Records shown.
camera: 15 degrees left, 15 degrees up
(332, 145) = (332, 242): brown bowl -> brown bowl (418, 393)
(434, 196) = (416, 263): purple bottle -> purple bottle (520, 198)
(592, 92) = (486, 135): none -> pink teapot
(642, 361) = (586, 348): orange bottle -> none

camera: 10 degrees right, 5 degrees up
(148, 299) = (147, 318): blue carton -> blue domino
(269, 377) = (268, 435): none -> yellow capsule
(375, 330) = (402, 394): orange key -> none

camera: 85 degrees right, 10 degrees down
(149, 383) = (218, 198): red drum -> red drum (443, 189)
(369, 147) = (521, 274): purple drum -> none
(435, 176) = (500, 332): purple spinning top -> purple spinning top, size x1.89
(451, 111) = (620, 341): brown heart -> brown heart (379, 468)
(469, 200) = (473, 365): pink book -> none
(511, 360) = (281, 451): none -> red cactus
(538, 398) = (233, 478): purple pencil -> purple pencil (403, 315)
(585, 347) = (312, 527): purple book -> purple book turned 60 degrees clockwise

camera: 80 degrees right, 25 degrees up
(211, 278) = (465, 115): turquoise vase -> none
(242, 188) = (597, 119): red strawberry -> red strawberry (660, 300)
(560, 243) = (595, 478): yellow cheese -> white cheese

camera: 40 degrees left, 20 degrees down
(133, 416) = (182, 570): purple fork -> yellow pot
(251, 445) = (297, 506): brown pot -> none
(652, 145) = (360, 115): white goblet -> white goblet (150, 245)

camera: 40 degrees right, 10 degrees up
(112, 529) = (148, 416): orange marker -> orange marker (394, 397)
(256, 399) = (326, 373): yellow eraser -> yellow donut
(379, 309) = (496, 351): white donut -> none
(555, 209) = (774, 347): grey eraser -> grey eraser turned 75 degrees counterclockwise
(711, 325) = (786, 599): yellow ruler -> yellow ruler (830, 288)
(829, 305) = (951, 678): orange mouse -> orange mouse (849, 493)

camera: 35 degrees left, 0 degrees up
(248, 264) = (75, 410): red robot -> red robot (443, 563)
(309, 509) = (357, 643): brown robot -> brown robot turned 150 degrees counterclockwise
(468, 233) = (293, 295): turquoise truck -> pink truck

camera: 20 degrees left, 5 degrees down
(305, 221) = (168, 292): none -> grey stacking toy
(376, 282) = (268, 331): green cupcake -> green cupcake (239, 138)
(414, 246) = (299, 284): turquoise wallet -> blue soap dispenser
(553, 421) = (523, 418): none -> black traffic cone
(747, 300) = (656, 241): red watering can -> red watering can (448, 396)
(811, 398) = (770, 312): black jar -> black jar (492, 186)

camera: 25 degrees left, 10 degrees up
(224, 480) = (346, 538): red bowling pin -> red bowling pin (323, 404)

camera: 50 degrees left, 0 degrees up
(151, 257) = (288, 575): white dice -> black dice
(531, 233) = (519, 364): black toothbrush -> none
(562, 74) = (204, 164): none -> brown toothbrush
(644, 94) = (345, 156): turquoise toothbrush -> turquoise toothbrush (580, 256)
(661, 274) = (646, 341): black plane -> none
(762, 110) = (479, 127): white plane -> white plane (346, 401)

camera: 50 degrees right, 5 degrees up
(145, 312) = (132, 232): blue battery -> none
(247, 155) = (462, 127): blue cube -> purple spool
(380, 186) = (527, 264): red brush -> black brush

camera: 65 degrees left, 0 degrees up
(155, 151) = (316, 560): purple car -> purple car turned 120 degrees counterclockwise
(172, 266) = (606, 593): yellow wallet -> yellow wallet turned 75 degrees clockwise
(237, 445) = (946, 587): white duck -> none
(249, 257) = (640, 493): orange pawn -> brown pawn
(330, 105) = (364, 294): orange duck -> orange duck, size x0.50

Required work.
The lines to extract from the data above begin with the line containing "(376, 282) = (268, 331): green" and end with the line containing "camera: 50 degrees right, 5 degrees up". Extract them exactly, including both.

Reply.
(376, 282) = (268, 331): green cupcake -> green cupcake (239, 138)
(414, 246) = (299, 284): turquoise wallet -> blue soap dispenser
(553, 421) = (523, 418): none -> black traffic cone
(747, 300) = (656, 241): red watering can -> red watering can (448, 396)
(811, 398) = (770, 312): black jar -> black jar (492, 186)

camera: 25 degrees left, 10 degrees up
(224, 480) = (346, 538): red bowling pin -> red bowling pin (323, 404)

camera: 50 degrees left, 0 degrees up
(151, 257) = (288, 575): white dice -> black dice
(531, 233) = (519, 364): black toothbrush -> none
(562, 74) = (204, 164): none -> brown toothbrush
(644, 94) = (345, 156): turquoise toothbrush -> turquoise toothbrush (580, 256)
(661, 274) = (646, 341): black plane -> none
(762, 110) = (479, 127): white plane -> white plane (346, 401)

camera: 50 degrees right, 5 degrees up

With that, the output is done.